** Opening Input material block **

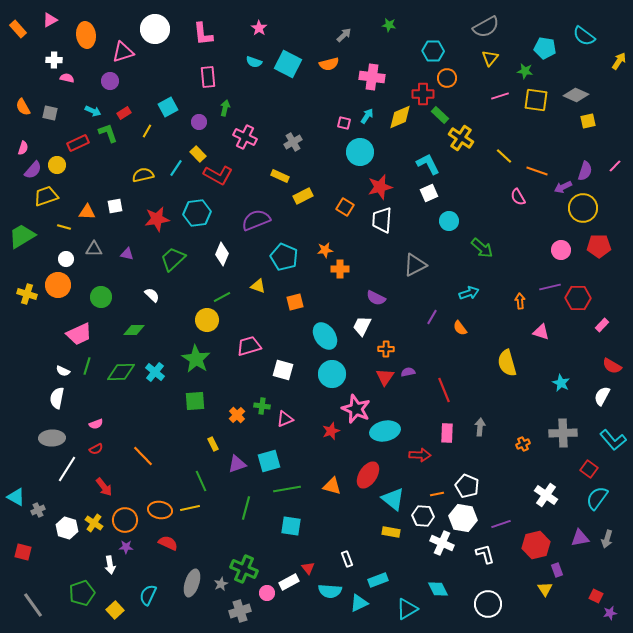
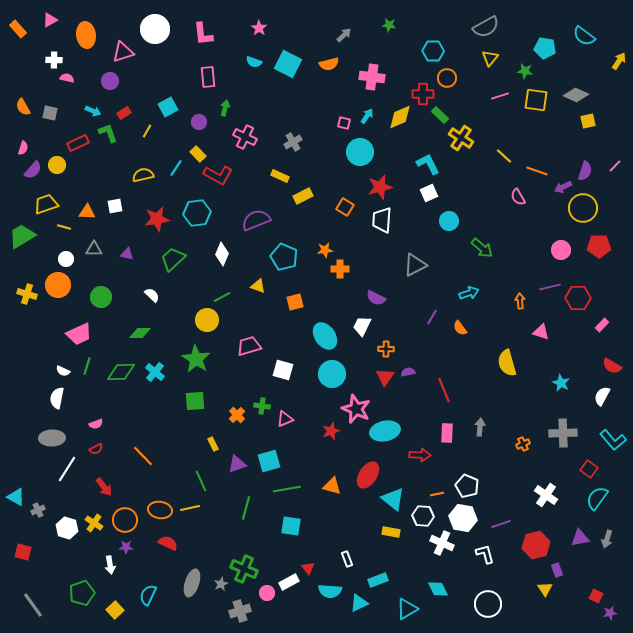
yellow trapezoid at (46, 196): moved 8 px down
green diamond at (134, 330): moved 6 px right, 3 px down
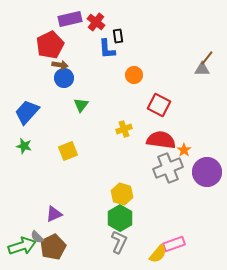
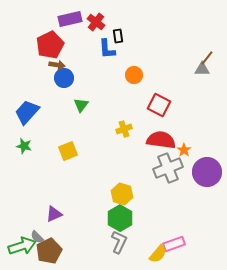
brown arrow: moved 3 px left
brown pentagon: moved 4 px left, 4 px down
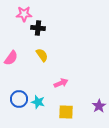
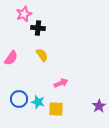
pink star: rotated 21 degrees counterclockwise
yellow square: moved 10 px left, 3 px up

** Closing Input material block **

Print the material again, unchanged, without its pictures.

yellow trapezoid at (46, 196): moved 8 px down
green diamond at (134, 330): moved 6 px right, 3 px down
brown arrow: moved 3 px left
brown pentagon: moved 4 px left, 4 px down
pink star: rotated 21 degrees counterclockwise
yellow square: moved 10 px left, 3 px up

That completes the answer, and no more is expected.